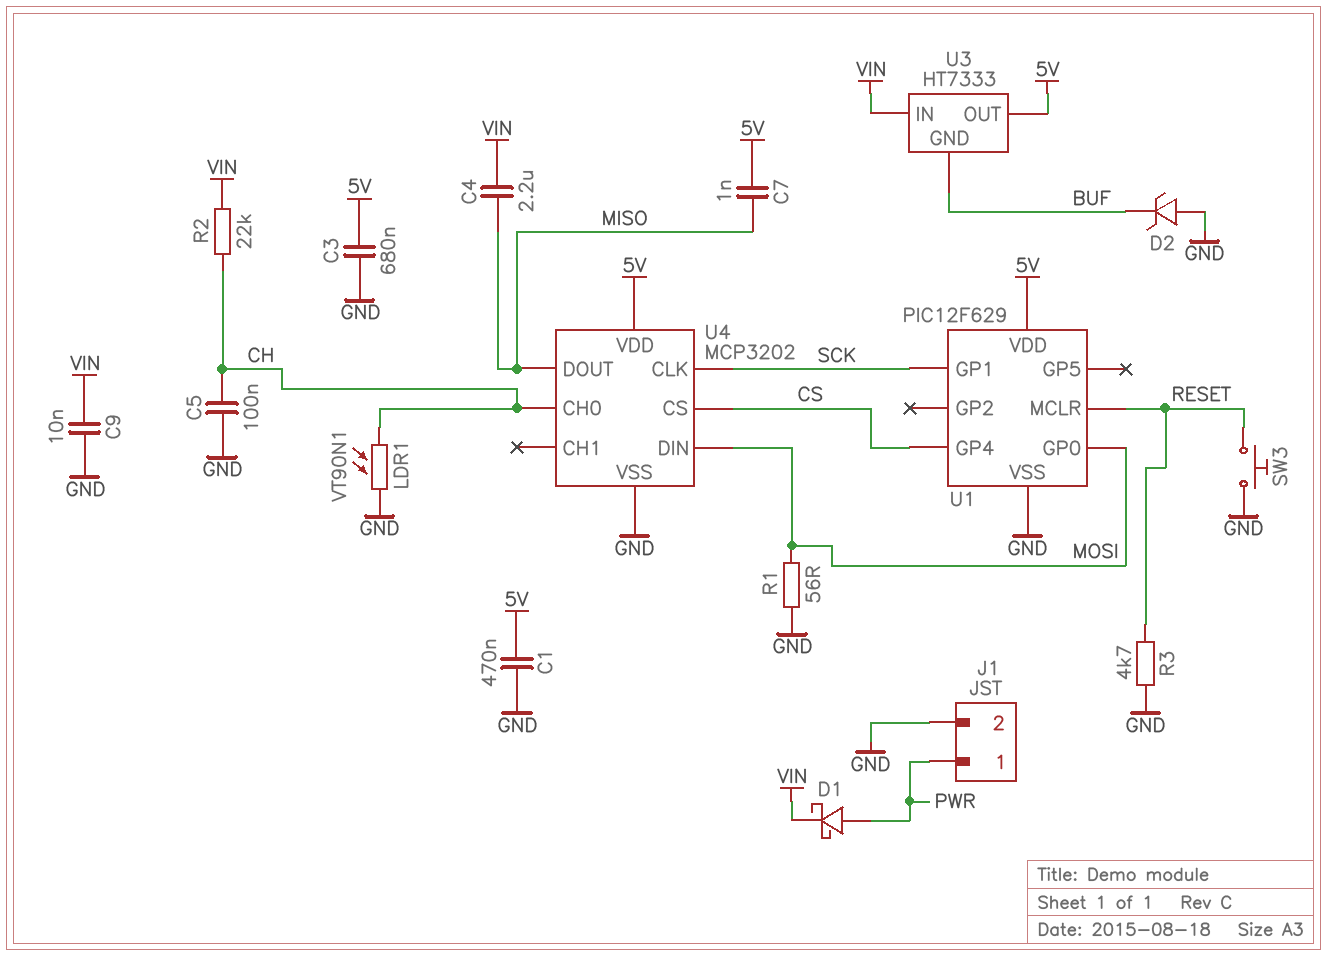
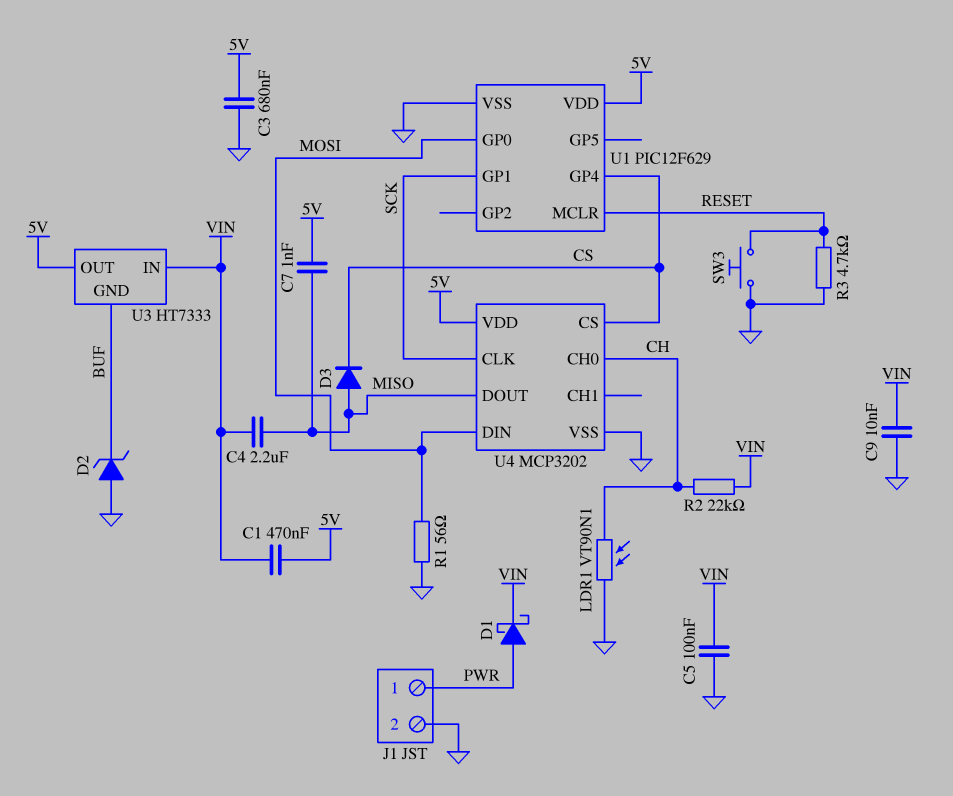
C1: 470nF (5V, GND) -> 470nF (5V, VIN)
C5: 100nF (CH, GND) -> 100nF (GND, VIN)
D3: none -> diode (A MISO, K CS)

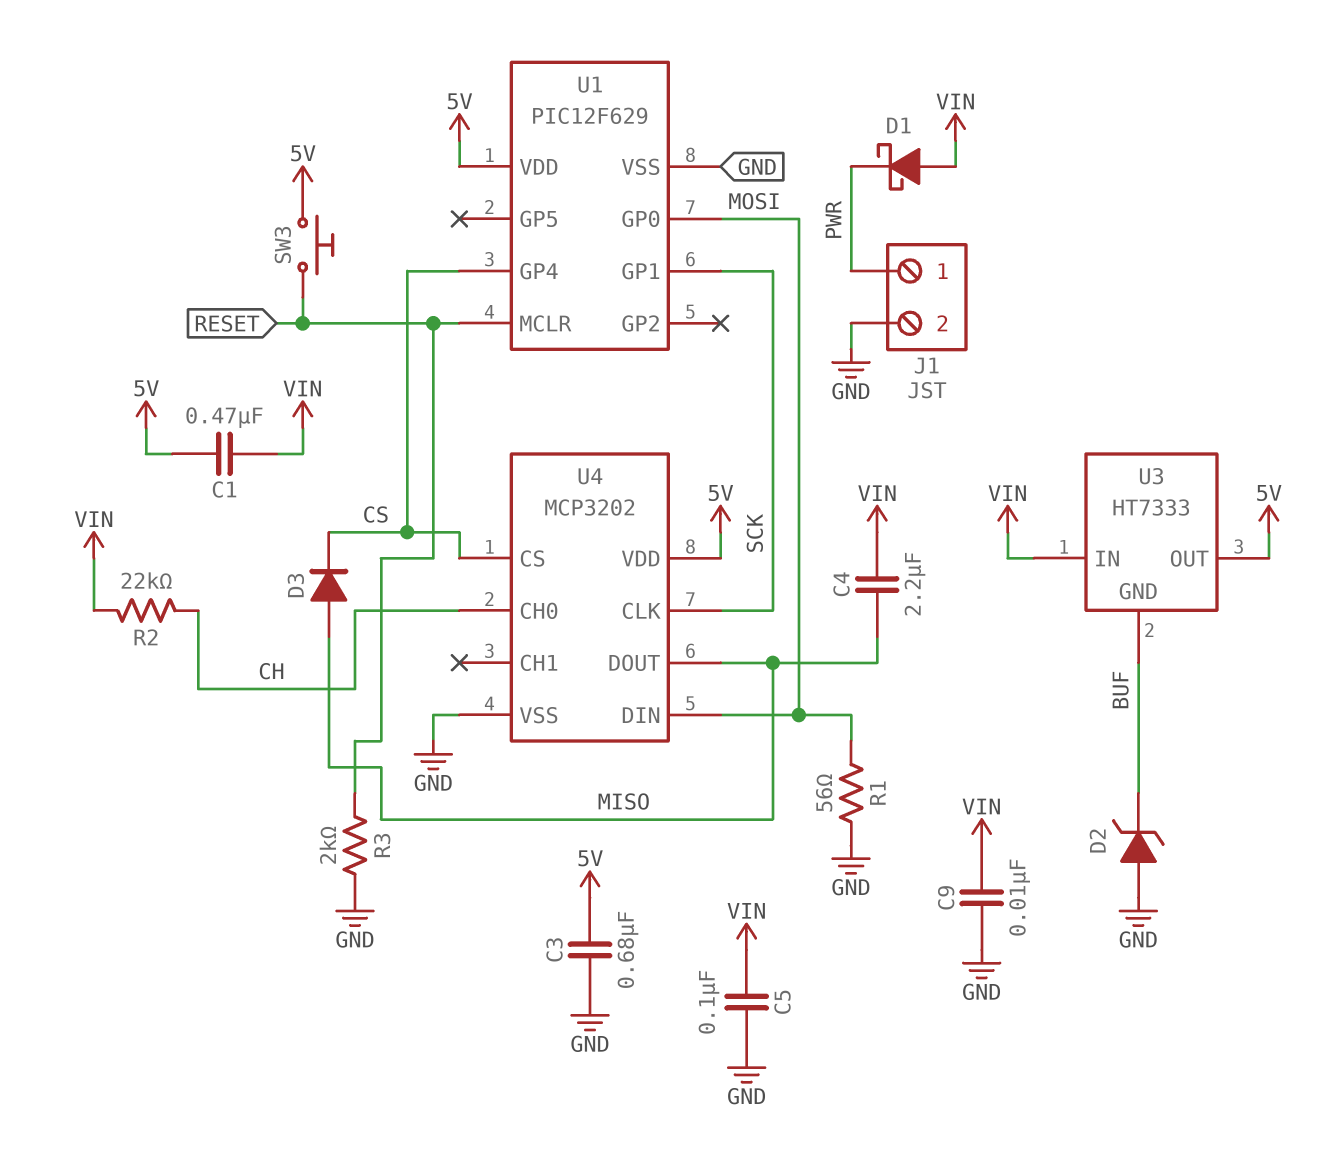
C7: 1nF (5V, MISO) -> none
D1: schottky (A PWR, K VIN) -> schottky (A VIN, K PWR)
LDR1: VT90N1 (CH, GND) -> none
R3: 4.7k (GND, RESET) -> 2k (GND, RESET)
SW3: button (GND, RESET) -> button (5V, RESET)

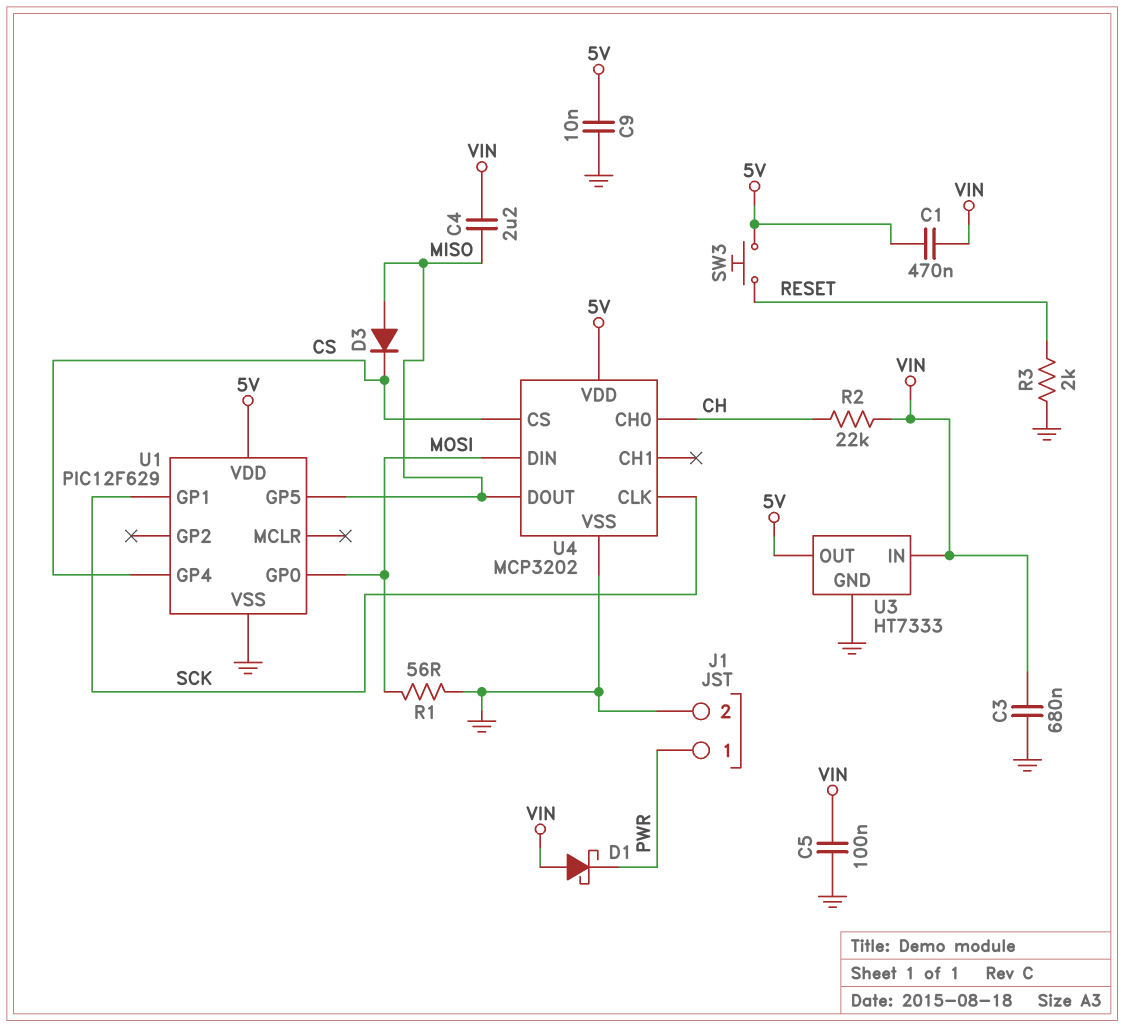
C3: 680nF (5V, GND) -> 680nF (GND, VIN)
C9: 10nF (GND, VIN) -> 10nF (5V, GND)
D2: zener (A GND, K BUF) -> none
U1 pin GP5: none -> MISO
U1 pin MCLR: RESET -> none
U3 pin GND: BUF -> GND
*-*-*
> **The task**
Wherever the string "none" appears in the listing above, show the whole line.

> **Exercise result**
D3: none -> diode (A MISO, K CS)
C7: 1nF (5V, MISO) -> none
LDR1: VT90N1 (CH, GND) -> none
D2: zener (A GND, K BUF) -> none
U1 pin GP5: none -> MISO
U1 pin MCLR: RESET -> none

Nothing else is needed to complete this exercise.